▶ **TO DO**
Scan the records below for the string "grey" and return every line where it appears.

▶ **Dataset excerpts**

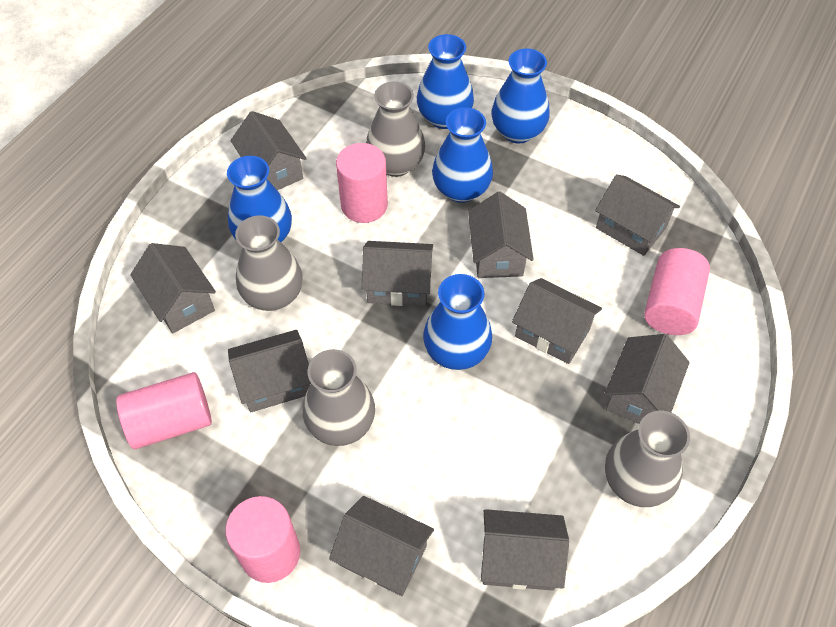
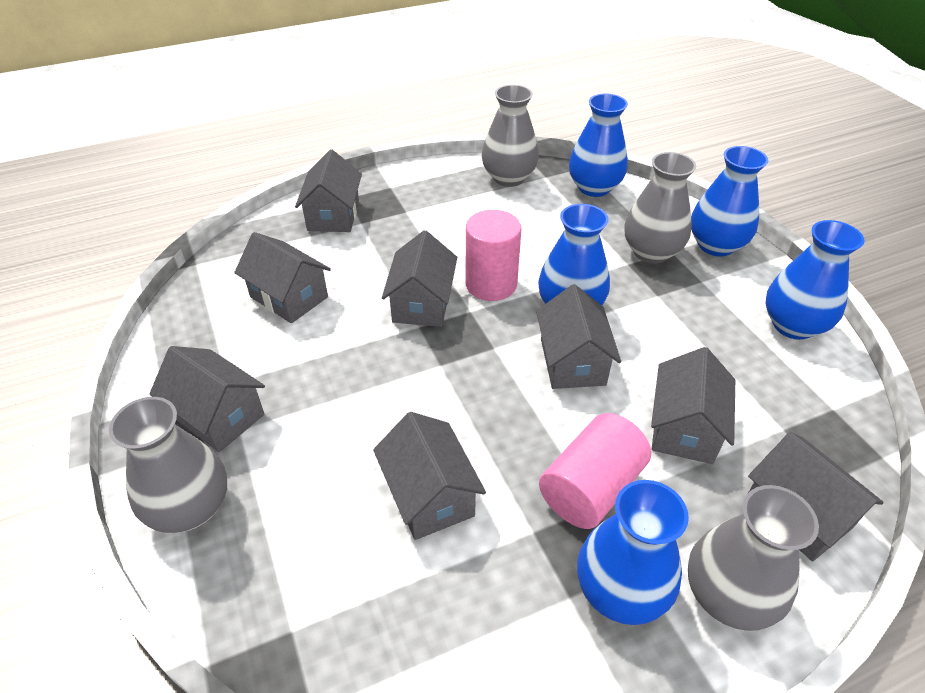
grey house: 10 -> 8
pink cylinder: 4 -> 2

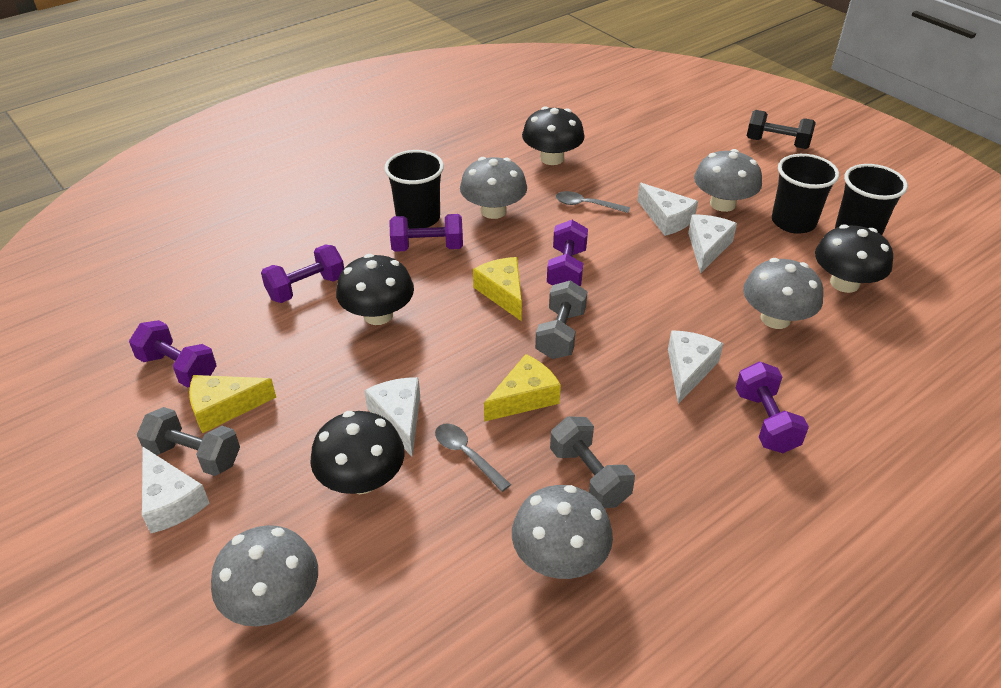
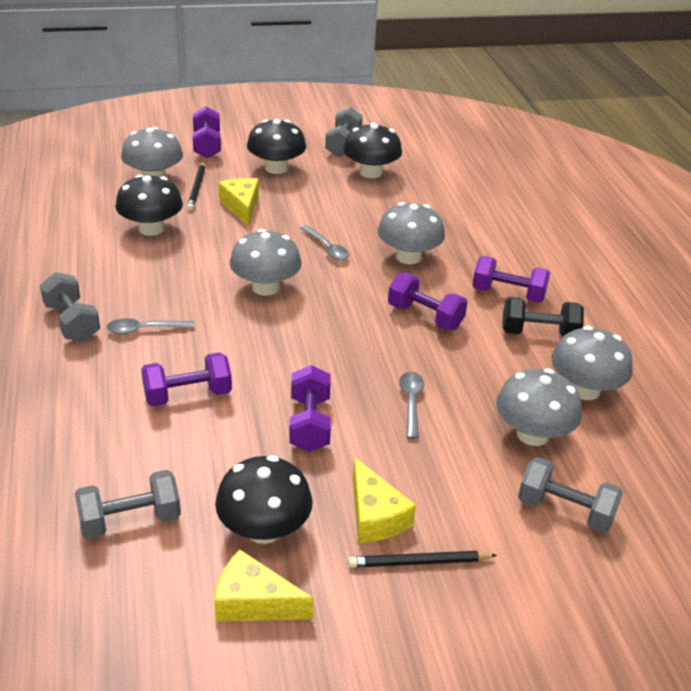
black cup: 3 -> 0
black pencil: 0 -> 2
grey dumbbell: 3 -> 4
grey spoon: 2 -> 3
white cheese: 5 -> 0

▶ **EXERCISE SOLUTION**
grey house: 10 -> 8
grey dumbbell: 3 -> 4
grey spoon: 2 -> 3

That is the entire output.